Quote the listing below in its entirety, omitting every image.

[[ Task input open ]]

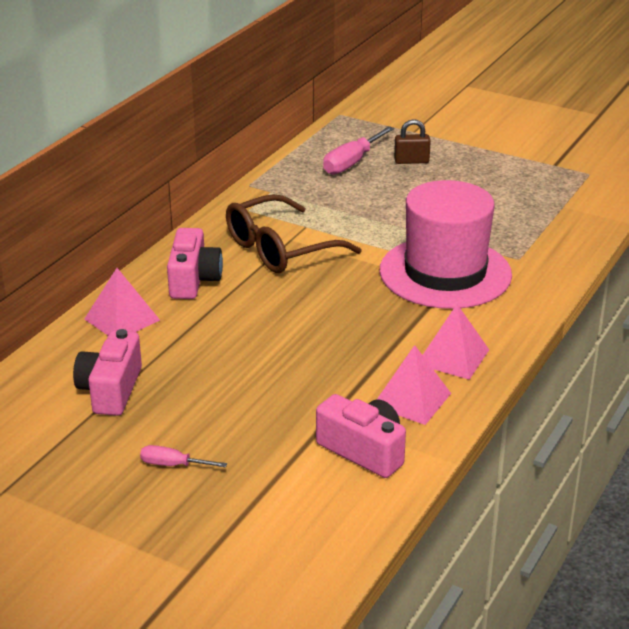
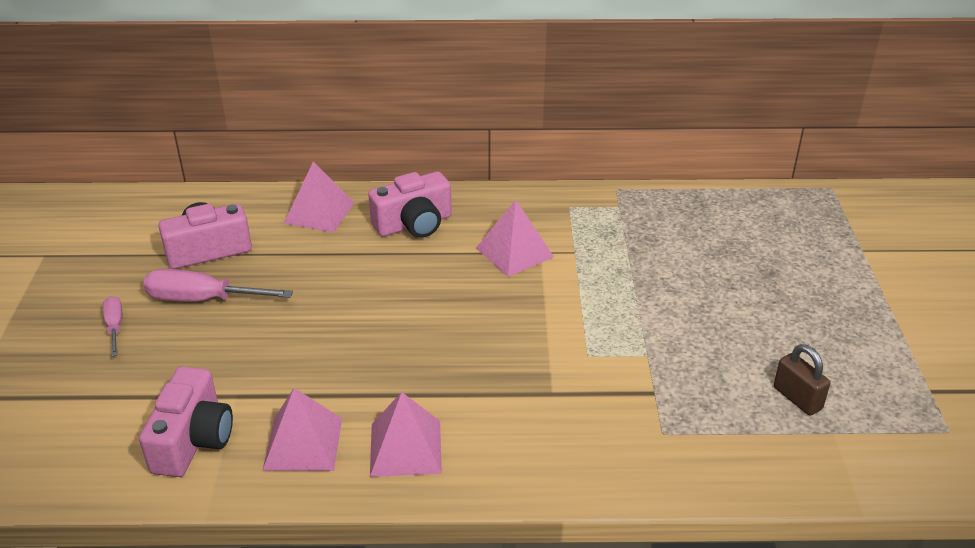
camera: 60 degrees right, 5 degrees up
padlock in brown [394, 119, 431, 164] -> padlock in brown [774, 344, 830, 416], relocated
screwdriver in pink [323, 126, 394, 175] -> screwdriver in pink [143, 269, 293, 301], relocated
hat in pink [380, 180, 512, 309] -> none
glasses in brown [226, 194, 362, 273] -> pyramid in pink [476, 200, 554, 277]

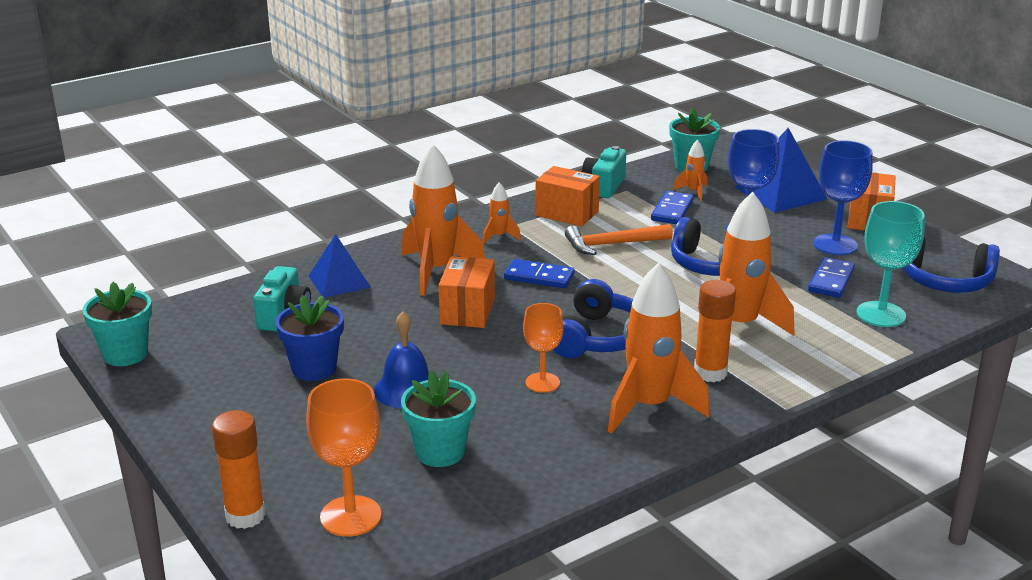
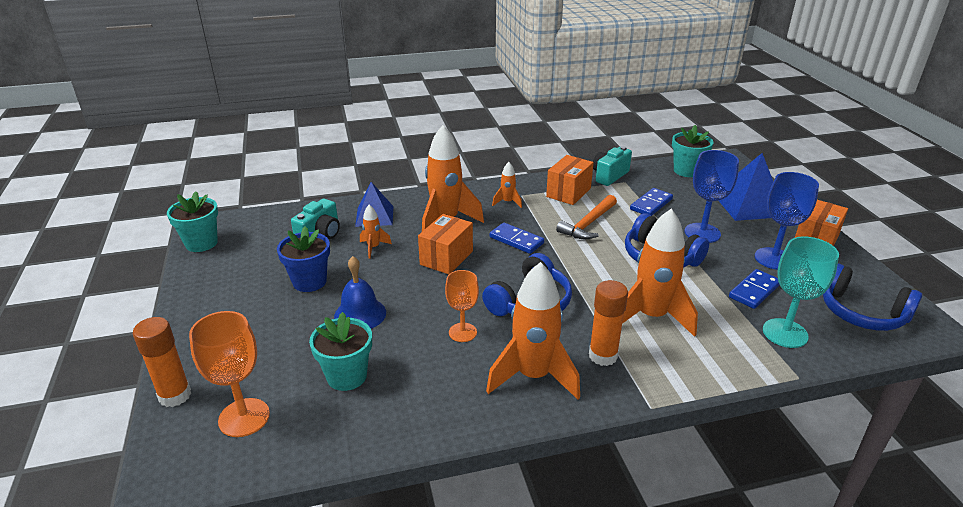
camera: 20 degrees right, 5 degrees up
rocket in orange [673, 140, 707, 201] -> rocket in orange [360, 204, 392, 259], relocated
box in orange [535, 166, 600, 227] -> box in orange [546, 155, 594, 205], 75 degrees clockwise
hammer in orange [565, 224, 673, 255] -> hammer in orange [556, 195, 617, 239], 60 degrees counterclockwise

[[ Task input closed ]]

Finished task >>
camera: 60 degrees right, 5 degrees up
padlock in brown [394, 119, 431, 164] -> padlock in brown [774, 344, 830, 416], relocated
screwdriver in pink [323, 126, 394, 175] -> screwdriver in pink [143, 269, 293, 301], relocated
hat in pink [380, 180, 512, 309] -> none
glasses in brown [226, 194, 362, 273] -> pyramid in pink [476, 200, 554, 277]

camera: 20 degrees right, 5 degrees up
rocket in orange [673, 140, 707, 201] -> rocket in orange [360, 204, 392, 259], relocated
box in orange [535, 166, 600, 227] -> box in orange [546, 155, 594, 205], 75 degrees clockwise
hammer in orange [565, 224, 673, 255] -> hammer in orange [556, 195, 617, 239], 60 degrees counterclockwise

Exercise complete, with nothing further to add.